▸ Exercise objective
Return the records word for word. Pictures do not belong in the copy.

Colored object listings
━━━━━━
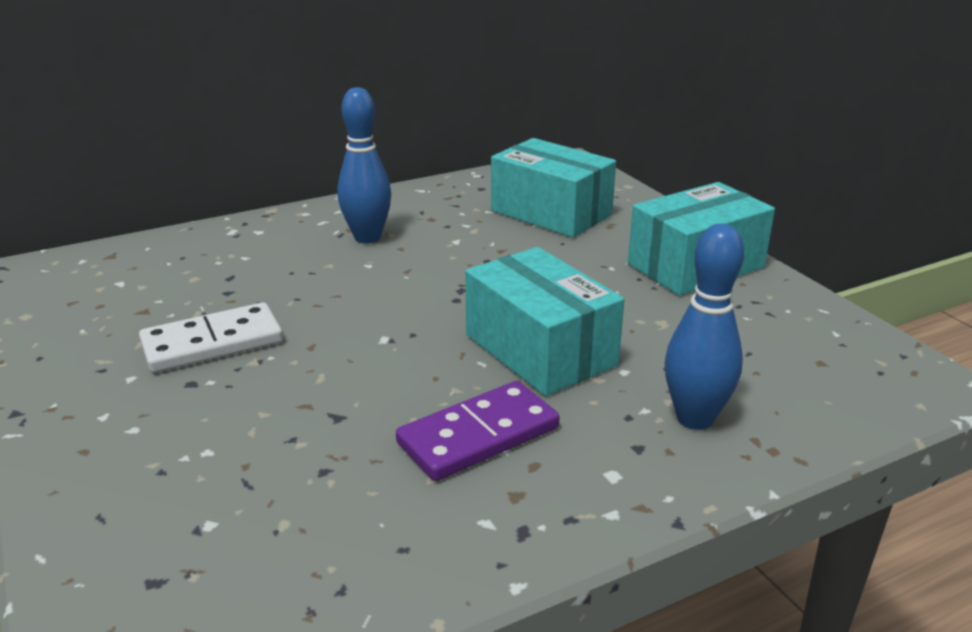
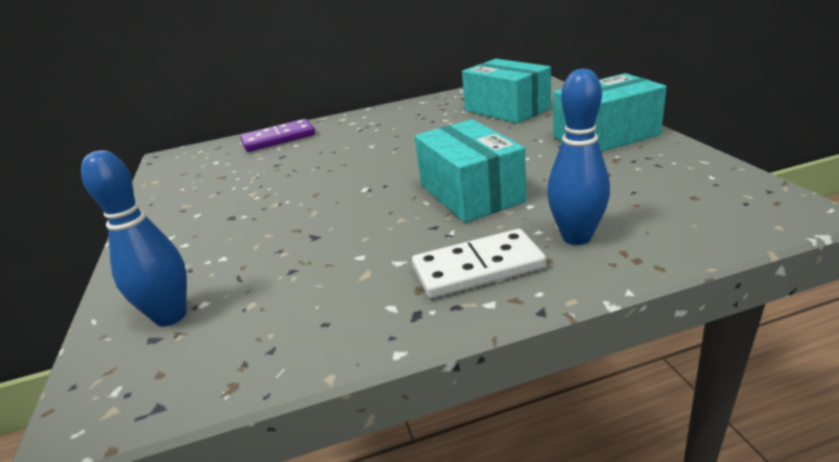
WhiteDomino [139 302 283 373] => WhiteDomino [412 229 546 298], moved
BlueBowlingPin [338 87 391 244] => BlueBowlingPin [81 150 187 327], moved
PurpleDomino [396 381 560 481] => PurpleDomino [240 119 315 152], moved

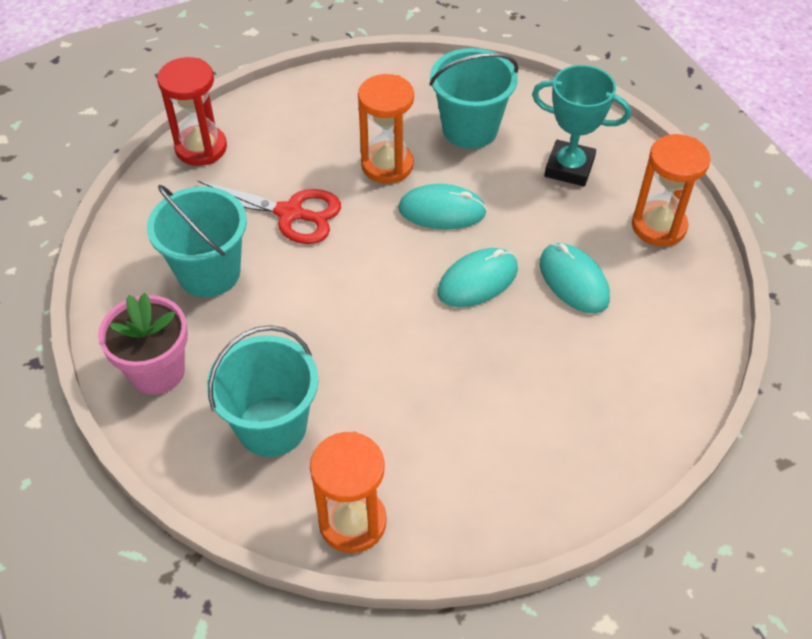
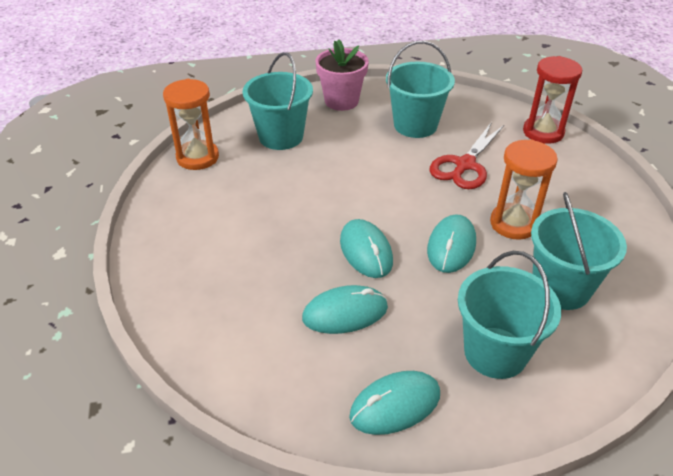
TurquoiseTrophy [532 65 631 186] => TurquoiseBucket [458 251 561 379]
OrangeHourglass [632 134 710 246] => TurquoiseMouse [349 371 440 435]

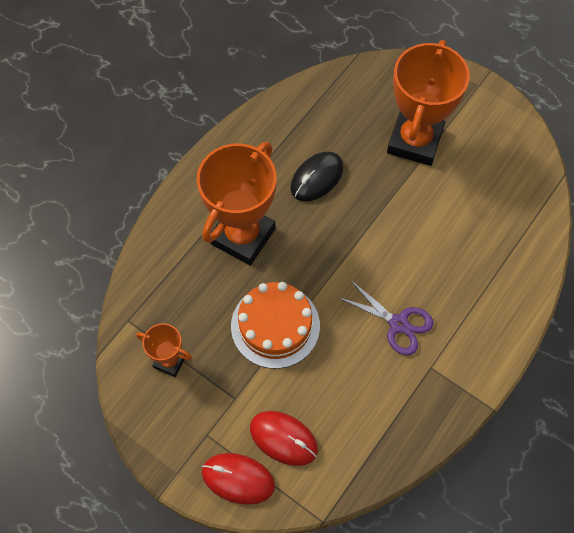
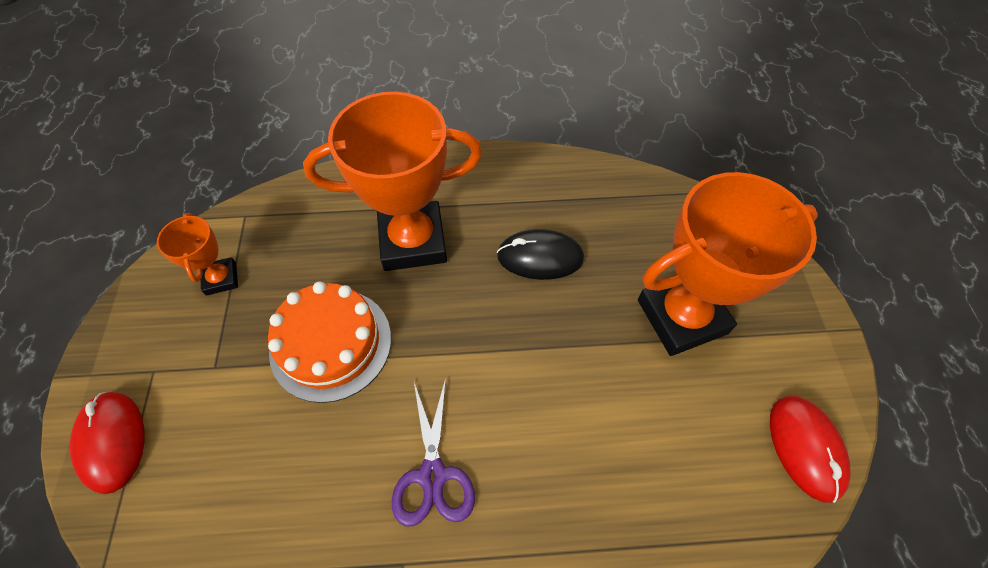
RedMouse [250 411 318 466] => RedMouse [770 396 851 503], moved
━━━━━━
▸ Solved problem
WhiteDomino [139 302 283 373] => WhiteDomino [412 229 546 298], moved
BlueBowlingPin [338 87 391 244] => BlueBowlingPin [81 150 187 327], moved
PurpleDomino [396 381 560 481] => PurpleDomino [240 119 315 152], moved

TurquoiseTrophy [532 65 631 186] => TurquoiseBucket [458 251 561 379]
OrangeHourglass [632 134 710 246] => TurquoiseMouse [349 371 440 435]

RedMouse [250 411 318 466] => RedMouse [770 396 851 503], moved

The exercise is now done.